-- Exercise material follows --
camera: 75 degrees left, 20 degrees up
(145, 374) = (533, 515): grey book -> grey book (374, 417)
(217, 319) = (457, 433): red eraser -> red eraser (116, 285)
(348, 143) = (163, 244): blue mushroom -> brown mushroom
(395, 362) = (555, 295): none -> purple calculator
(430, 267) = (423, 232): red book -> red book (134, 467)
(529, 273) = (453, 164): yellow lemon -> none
-- Exercise material concluded --
▸ **What you need to do**
Reproduce each line of the records in which the word "book" appears.

▸ **Task response**
(145, 374) = (533, 515): grey book -> grey book (374, 417)
(430, 267) = (423, 232): red book -> red book (134, 467)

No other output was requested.